**** Material provided

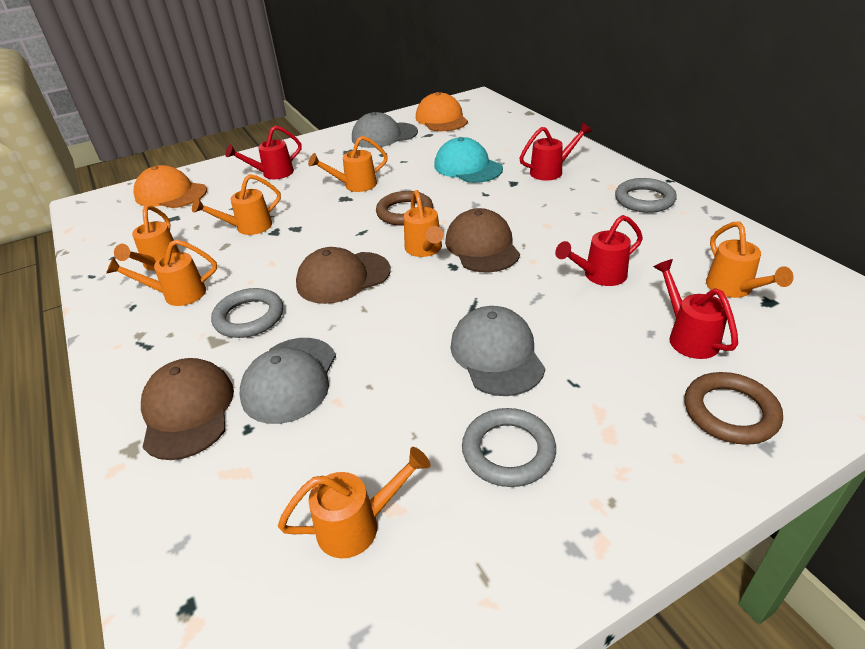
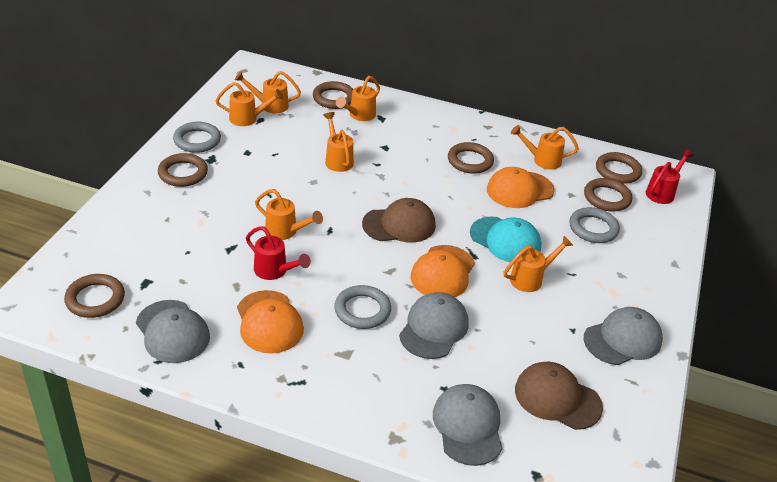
brown cap: 3 -> 2
brown ring: 2 -> 6
grey cap: 3 -> 4
orange cap: 2 -> 3
red watering can: 4 -> 2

********

**Try it:** Leave the images aside and return the records above exactly as written.

**Exercise answer:**
brown cap: 3 -> 2
brown ring: 2 -> 6
grey cap: 3 -> 4
orange cap: 2 -> 3
red watering can: 4 -> 2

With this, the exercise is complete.